───── Information provided ─────
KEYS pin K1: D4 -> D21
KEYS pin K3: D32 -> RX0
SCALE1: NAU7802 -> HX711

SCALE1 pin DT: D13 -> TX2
─────
───── Information provided ─────
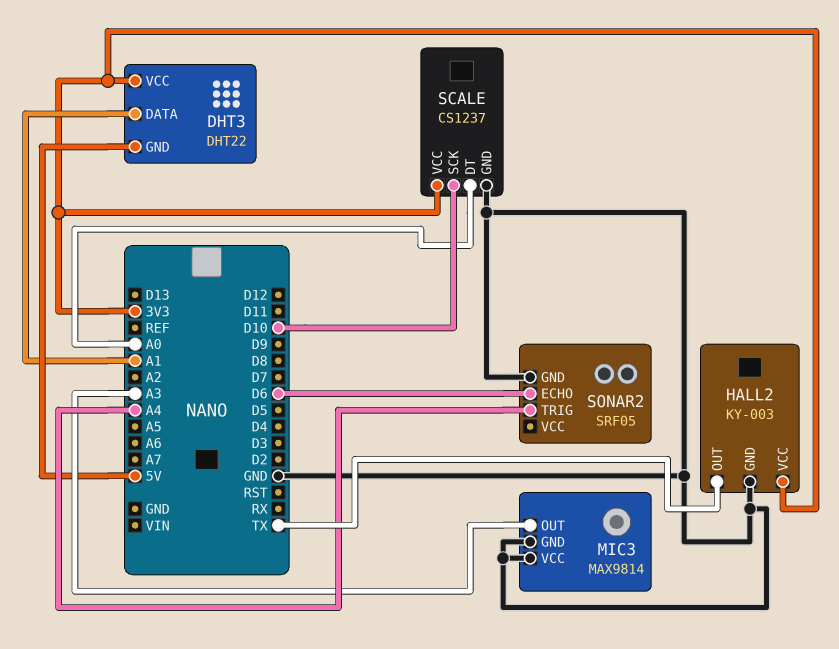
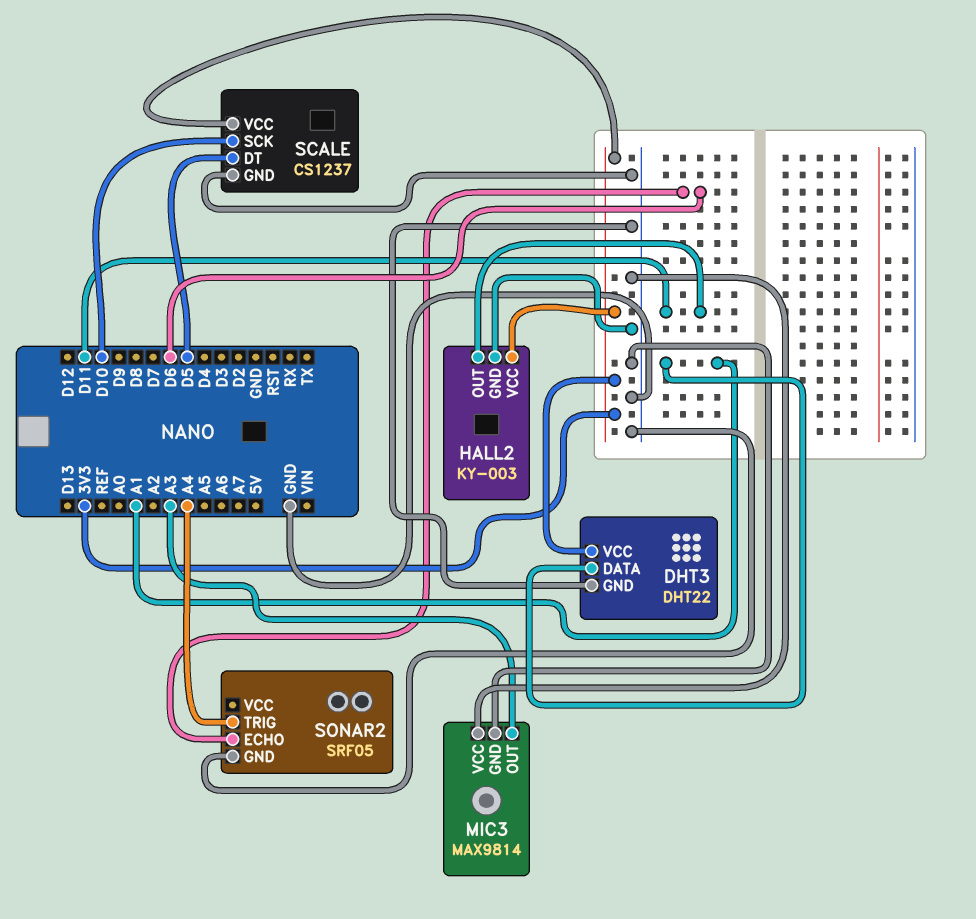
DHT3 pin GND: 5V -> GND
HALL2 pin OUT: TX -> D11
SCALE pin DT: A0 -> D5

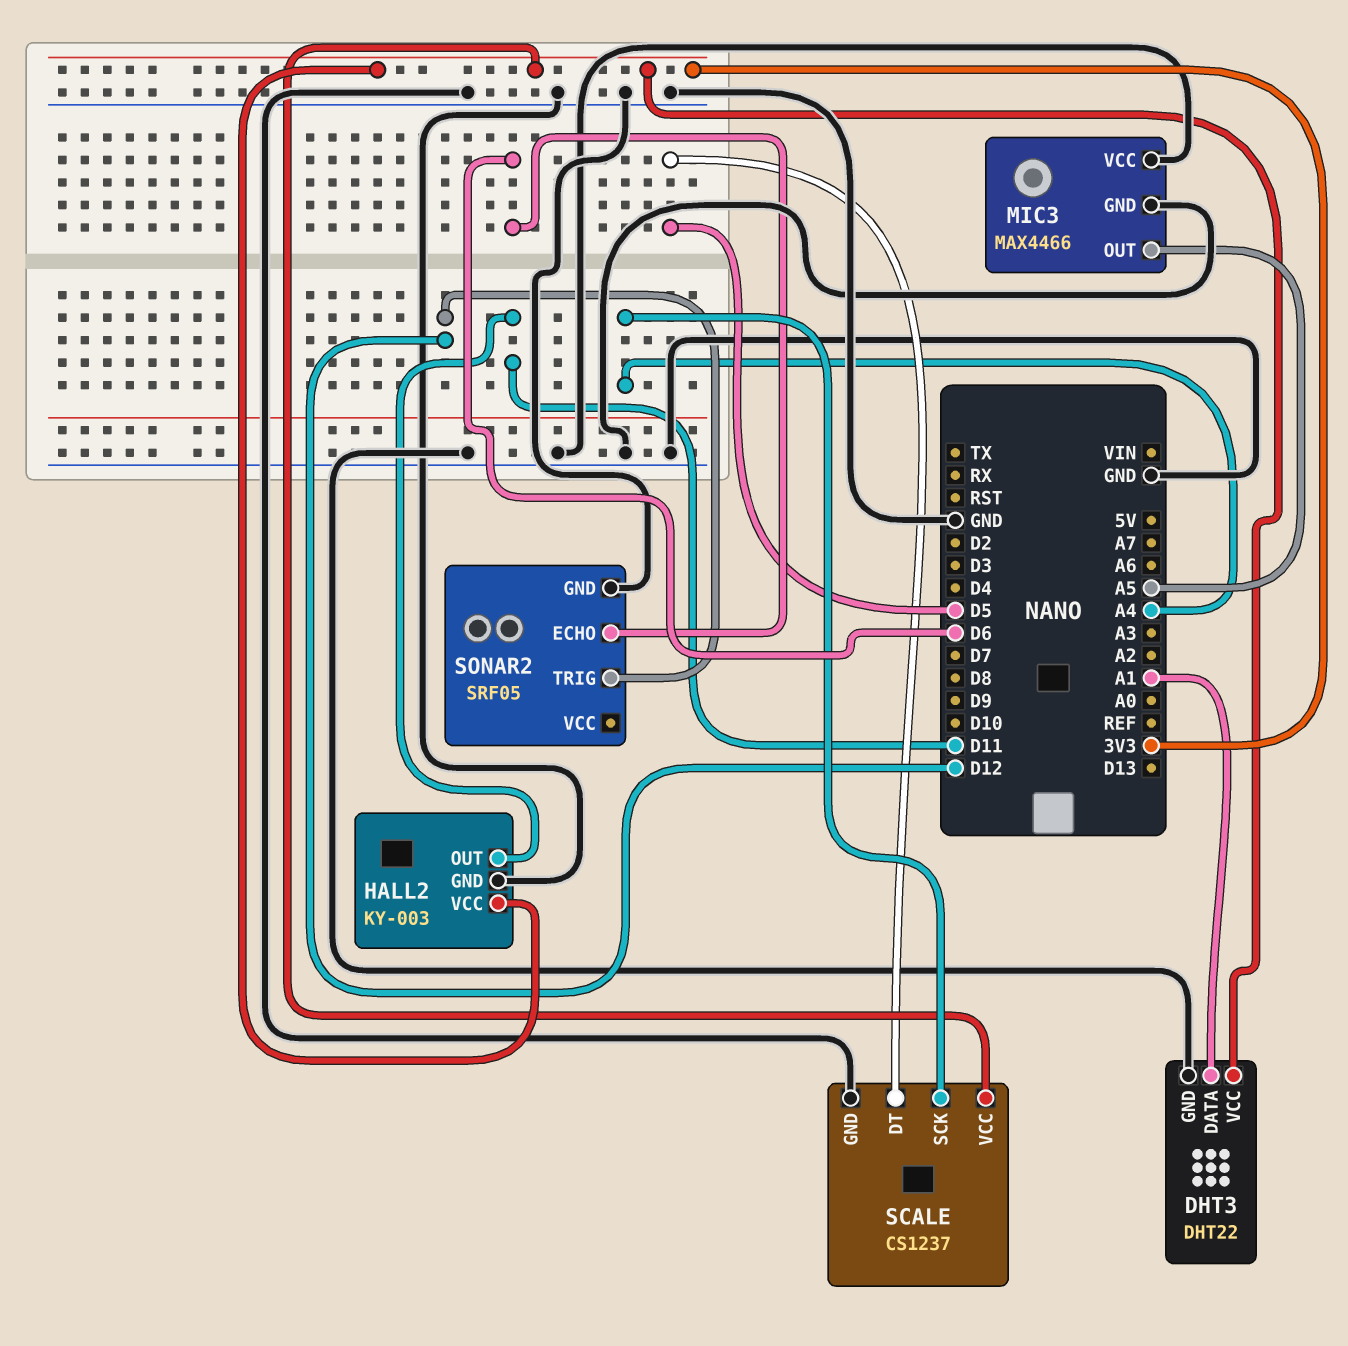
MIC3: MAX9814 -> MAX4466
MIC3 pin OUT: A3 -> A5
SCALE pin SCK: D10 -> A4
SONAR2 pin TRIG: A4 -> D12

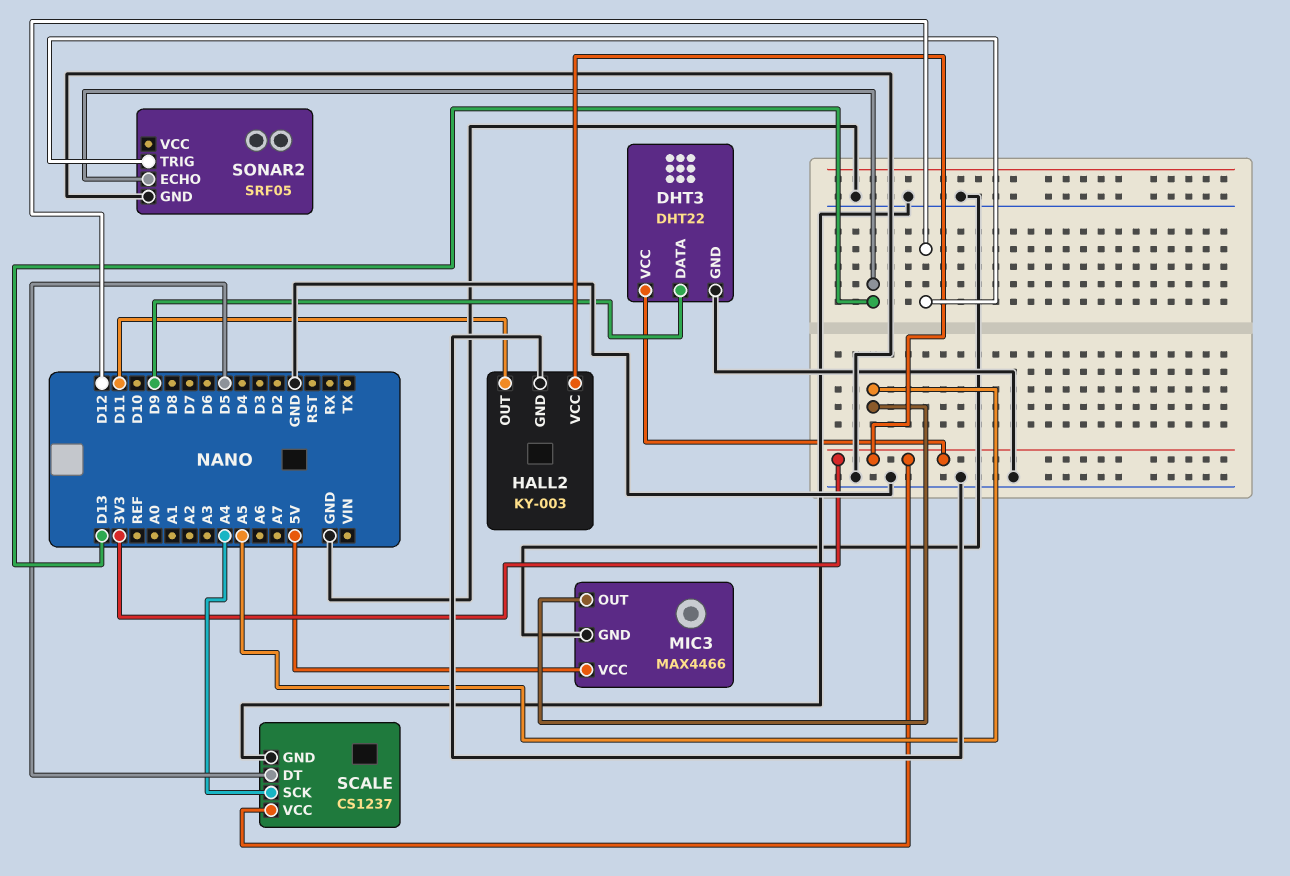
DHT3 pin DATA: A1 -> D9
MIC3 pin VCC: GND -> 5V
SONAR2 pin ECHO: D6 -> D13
─────
(Exercise objective) From the records above, quote only the lines running from the line with "KEYS pin K1: D4 -> D21" to the line with "SCALE1 pin DT: D13 -> TX2", both lines included.

(Answer to the exercise)
KEYS pin K1: D4 -> D21
KEYS pin K3: D32 -> RX0
SCALE1: NAU7802 -> HX711

SCALE1 pin DT: D13 -> TX2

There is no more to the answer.